- [Data for review]:
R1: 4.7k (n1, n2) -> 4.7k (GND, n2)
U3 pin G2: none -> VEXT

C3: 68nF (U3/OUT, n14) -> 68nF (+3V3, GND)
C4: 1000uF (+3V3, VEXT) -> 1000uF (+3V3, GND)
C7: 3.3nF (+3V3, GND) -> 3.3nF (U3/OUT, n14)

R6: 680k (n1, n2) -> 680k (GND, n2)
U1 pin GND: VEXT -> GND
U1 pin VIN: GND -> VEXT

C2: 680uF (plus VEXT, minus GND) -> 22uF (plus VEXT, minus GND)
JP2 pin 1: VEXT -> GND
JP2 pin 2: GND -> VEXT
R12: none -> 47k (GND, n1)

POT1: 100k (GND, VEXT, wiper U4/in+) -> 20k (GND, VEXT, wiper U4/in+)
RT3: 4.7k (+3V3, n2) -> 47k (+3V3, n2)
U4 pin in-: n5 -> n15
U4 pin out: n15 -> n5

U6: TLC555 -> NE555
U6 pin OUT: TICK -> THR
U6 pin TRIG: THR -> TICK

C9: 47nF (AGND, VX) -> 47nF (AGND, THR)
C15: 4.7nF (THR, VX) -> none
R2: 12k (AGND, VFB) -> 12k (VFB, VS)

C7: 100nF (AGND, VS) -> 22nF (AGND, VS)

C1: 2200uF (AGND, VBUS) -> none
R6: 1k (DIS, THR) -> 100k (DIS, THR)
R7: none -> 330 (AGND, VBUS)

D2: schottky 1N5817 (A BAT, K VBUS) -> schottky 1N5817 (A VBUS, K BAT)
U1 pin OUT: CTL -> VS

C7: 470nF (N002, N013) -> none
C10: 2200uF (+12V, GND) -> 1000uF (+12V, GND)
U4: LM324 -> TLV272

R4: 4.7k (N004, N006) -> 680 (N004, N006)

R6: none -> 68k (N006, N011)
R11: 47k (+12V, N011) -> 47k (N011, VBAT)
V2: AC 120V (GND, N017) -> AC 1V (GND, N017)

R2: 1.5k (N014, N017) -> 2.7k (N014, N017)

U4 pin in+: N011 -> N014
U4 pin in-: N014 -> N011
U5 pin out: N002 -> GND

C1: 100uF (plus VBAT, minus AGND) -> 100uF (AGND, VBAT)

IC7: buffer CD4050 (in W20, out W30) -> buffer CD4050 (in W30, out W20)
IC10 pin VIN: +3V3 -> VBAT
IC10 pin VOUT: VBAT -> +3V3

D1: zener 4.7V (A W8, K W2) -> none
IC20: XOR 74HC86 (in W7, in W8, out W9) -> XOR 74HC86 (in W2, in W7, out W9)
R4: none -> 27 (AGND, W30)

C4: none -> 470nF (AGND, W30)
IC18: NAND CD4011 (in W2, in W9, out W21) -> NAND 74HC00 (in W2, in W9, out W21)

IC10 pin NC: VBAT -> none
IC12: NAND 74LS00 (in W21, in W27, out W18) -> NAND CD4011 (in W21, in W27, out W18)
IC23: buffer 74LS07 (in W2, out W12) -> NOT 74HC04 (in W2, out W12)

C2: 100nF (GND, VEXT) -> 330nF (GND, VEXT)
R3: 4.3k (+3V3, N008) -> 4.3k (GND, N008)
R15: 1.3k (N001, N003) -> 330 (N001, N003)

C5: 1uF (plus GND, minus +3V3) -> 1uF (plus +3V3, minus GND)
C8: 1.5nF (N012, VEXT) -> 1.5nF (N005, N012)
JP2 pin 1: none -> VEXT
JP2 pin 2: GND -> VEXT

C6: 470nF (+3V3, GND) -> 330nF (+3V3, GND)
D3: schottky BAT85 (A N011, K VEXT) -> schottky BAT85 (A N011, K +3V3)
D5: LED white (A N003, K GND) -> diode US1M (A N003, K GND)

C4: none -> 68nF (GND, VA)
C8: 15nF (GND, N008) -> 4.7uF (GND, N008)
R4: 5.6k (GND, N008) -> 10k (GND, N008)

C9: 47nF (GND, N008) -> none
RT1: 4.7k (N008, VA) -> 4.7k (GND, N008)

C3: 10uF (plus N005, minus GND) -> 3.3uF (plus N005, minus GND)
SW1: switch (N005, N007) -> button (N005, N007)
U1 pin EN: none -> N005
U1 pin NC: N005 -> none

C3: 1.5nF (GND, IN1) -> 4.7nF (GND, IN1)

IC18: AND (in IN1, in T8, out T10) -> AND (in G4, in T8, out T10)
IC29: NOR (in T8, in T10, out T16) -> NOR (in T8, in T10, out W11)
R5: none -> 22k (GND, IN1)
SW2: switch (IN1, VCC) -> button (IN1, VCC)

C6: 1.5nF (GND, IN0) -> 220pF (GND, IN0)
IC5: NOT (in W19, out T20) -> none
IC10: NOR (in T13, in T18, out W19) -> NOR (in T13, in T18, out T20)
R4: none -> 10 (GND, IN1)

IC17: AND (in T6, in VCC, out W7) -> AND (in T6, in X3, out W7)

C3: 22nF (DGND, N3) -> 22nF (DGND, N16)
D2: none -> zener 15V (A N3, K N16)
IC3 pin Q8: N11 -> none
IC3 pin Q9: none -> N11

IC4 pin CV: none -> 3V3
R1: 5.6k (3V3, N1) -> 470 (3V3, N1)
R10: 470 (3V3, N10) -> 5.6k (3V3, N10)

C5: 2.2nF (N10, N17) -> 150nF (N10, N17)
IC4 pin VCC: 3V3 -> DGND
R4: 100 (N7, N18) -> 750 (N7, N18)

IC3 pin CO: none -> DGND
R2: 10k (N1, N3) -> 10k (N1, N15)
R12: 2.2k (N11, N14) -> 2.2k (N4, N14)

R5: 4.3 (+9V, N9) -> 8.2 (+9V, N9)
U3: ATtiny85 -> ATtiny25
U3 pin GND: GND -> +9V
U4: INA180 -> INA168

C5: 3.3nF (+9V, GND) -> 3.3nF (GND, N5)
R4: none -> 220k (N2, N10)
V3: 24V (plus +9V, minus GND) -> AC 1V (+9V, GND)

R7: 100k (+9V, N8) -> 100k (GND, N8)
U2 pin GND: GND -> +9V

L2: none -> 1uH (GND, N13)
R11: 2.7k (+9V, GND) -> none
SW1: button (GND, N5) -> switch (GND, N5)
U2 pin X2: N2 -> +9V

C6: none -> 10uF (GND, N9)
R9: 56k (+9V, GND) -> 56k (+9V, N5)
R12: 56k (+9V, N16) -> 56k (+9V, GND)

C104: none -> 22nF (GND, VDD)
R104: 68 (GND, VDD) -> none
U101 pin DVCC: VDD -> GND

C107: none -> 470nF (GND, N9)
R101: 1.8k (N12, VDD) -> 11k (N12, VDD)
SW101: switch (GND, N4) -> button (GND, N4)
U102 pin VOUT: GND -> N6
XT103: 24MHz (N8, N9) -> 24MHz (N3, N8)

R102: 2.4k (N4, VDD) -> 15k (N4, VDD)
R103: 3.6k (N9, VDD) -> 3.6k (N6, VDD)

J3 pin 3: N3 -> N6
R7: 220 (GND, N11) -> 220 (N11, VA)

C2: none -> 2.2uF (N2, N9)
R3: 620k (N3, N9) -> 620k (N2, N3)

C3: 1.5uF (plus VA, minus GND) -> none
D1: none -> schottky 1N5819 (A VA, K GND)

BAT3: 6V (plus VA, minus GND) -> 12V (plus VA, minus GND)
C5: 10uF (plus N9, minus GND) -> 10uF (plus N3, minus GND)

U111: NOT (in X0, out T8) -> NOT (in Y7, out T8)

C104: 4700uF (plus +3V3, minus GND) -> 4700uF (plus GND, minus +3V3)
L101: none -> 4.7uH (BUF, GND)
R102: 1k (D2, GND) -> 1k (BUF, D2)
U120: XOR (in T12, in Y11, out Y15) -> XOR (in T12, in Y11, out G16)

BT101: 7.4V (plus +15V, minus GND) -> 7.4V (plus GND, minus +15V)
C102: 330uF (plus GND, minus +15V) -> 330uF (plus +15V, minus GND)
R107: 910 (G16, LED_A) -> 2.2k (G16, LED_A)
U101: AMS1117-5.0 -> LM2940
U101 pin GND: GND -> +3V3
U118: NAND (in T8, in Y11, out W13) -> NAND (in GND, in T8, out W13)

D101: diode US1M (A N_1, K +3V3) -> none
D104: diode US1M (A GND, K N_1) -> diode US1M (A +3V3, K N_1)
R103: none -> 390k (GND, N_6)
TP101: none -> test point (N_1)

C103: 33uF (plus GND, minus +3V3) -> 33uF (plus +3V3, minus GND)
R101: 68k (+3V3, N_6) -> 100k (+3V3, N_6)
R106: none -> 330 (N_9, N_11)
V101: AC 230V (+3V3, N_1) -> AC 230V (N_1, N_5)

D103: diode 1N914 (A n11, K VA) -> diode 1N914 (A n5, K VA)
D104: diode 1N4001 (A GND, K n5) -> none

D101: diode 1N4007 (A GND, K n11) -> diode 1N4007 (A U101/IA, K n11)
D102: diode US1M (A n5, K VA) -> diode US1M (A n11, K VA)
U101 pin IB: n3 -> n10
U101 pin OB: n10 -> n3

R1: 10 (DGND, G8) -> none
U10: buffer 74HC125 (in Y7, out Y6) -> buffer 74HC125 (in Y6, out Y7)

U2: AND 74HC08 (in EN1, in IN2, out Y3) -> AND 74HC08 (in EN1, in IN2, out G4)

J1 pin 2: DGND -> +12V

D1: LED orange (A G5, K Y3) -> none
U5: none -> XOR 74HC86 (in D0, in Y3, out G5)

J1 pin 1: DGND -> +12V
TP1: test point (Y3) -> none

- [Exercise objective]:
In the listing above, find the line holding "U1 pin NC: N005 -> none" and the line holding "R102: 1k (D2, GND) -> 1k (BUF, D2)", then output those two lines and every line between them exactly.

- [Answer space]:
U1 pin NC: N005 -> none

C3: 1.5nF (GND, IN1) -> 4.7nF (GND, IN1)

IC18: AND (in IN1, in T8, out T10) -> AND (in G4, in T8, out T10)
IC29: NOR (in T8, in T10, out T16) -> NOR (in T8, in T10, out W11)
R5: none -> 22k (GND, IN1)
SW2: switch (IN1, VCC) -> button (IN1, VCC)

C6: 1.5nF (GND, IN0) -> 220pF (GND, IN0)
IC5: NOT (in W19, out T20) -> none
IC10: NOR (in T13, in T18, out W19) -> NOR (in T13, in T18, out T20)
R4: none -> 10 (GND, IN1)

IC17: AND (in T6, in VCC, out W7) -> AND (in T6, in X3, out W7)

C3: 22nF (DGND, N3) -> 22nF (DGND, N16)
D2: none -> zener 15V (A N3, K N16)
IC3 pin Q8: N11 -> none
IC3 pin Q9: none -> N11

IC4 pin CV: none -> 3V3
R1: 5.6k (3V3, N1) -> 470 (3V3, N1)
R10: 470 (3V3, N10) -> 5.6k (3V3, N10)

C5: 2.2nF (N10, N17) -> 150nF (N10, N17)
IC4 pin VCC: 3V3 -> DGND
R4: 100 (N7, N18) -> 750 (N7, N18)

IC3 pin CO: none -> DGND
R2: 10k (N1, N3) -> 10k (N1, N15)
R12: 2.2k (N11, N14) -> 2.2k (N4, N14)

R5: 4.3 (+9V, N9) -> 8.2 (+9V, N9)
U3: ATtiny85 -> ATtiny25
U3 pin GND: GND -> +9V
U4: INA180 -> INA168

C5: 3.3nF (+9V, GND) -> 3.3nF (GND, N5)
R4: none -> 220k (N2, N10)
V3: 24V (plus +9V, minus GND) -> AC 1V (+9V, GND)

R7: 100k (+9V, N8) -> 100k (GND, N8)
U2 pin GND: GND -> +9V

L2: none -> 1uH (GND, N13)
R11: 2.7k (+9V, GND) -> none
SW1: button (GND, N5) -> switch (GND, N5)
U2 pin X2: N2 -> +9V

C6: none -> 10uF (GND, N9)
R9: 56k (+9V, GND) -> 56k (+9V, N5)
R12: 56k (+9V, N16) -> 56k (+9V, GND)

C104: none -> 22nF (GND, VDD)
R104: 68 (GND, VDD) -> none
U101 pin DVCC: VDD -> GND

C107: none -> 470nF (GND, N9)
R101: 1.8k (N12, VDD) -> 11k (N12, VDD)
SW101: switch (GND, N4) -> button (GND, N4)
U102 pin VOUT: GND -> N6
XT103: 24MHz (N8, N9) -> 24MHz (N3, N8)

R102: 2.4k (N4, VDD) -> 15k (N4, VDD)
R103: 3.6k (N9, VDD) -> 3.6k (N6, VDD)

J3 pin 3: N3 -> N6
R7: 220 (GND, N11) -> 220 (N11, VA)

C2: none -> 2.2uF (N2, N9)
R3: 620k (N3, N9) -> 620k (N2, N3)

C3: 1.5uF (plus VA, minus GND) -> none
D1: none -> schottky 1N5819 (A VA, K GND)

BAT3: 6V (plus VA, minus GND) -> 12V (plus VA, minus GND)
C5: 10uF (plus N9, minus GND) -> 10uF (plus N3, minus GND)

U111: NOT (in X0, out T8) -> NOT (in Y7, out T8)

C104: 4700uF (plus +3V3, minus GND) -> 4700uF (plus GND, minus +3V3)
L101: none -> 4.7uH (BUF, GND)
R102: 1k (D2, GND) -> 1k (BUF, D2)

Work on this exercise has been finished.